> _ACTIVITY_: Filter the entries, keeping every line with the string "pink".

> _INPUT FOR THIS TASK_:
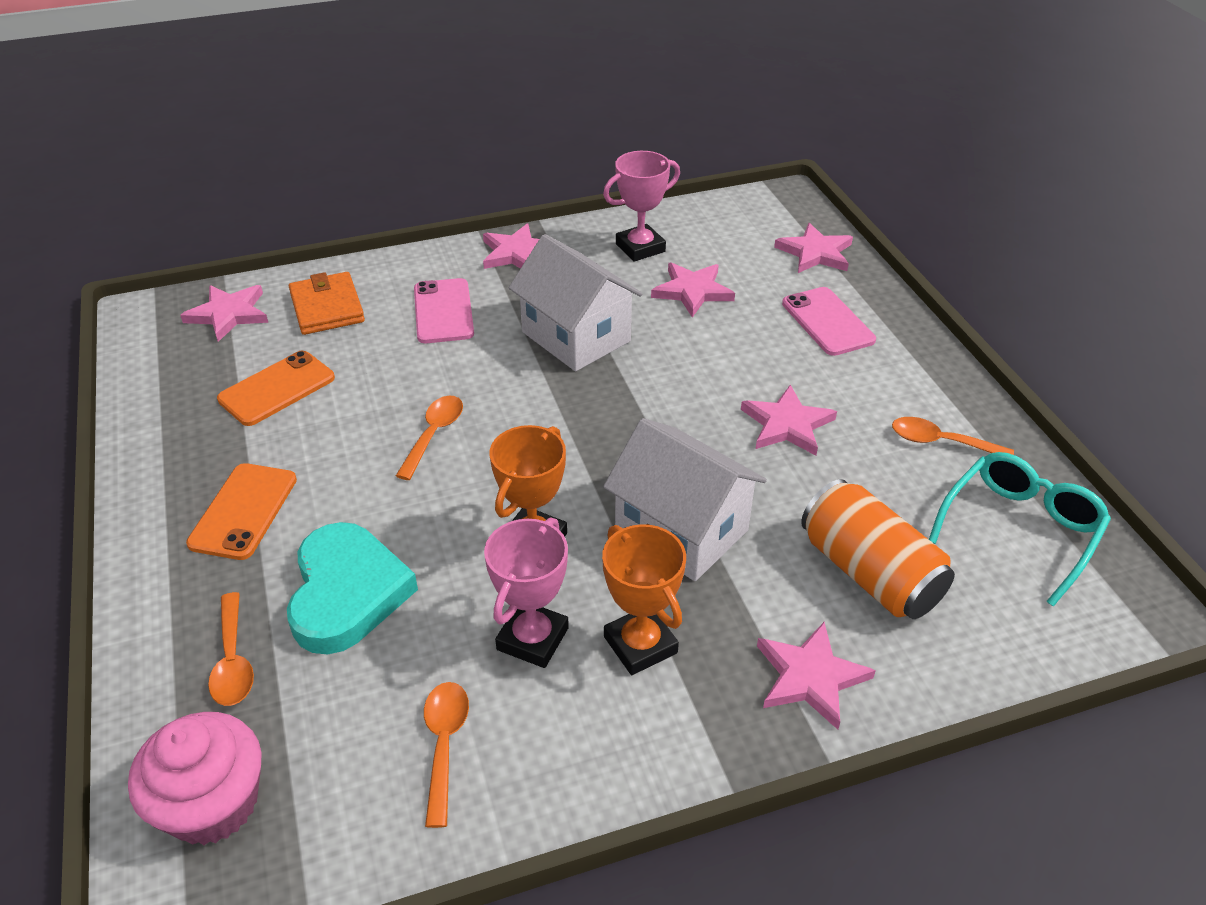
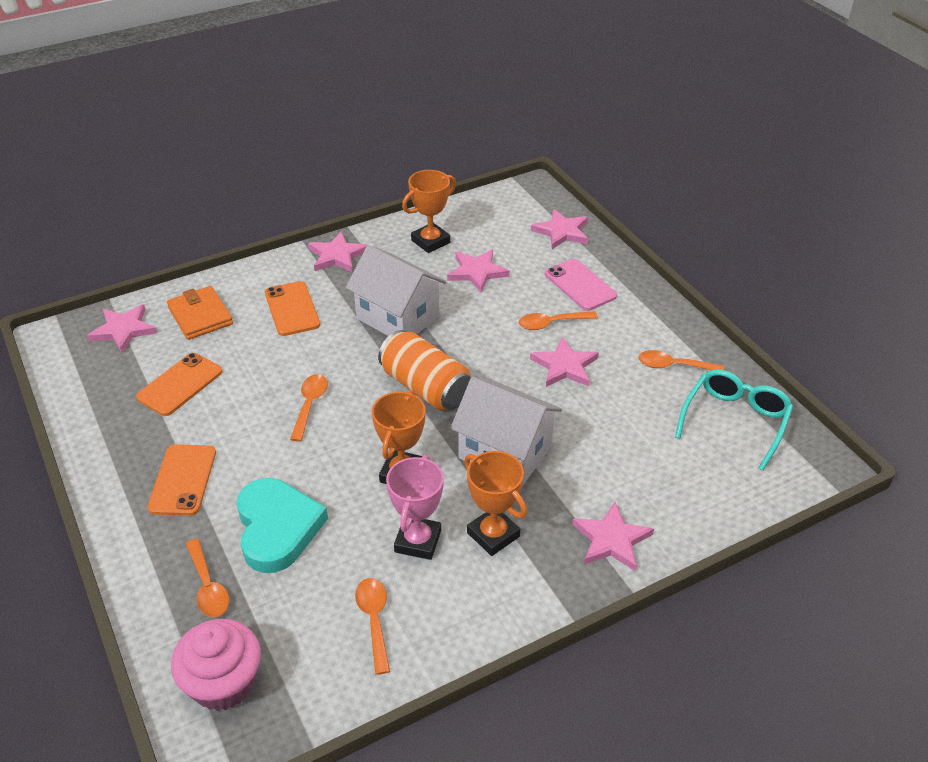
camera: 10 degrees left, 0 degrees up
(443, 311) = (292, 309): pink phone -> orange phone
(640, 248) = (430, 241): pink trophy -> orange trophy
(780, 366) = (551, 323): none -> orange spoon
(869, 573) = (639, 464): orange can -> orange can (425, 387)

> _EXERCISE RESULT_:
(443, 311) = (292, 309): pink phone -> orange phone
(640, 248) = (430, 241): pink trophy -> orange trophy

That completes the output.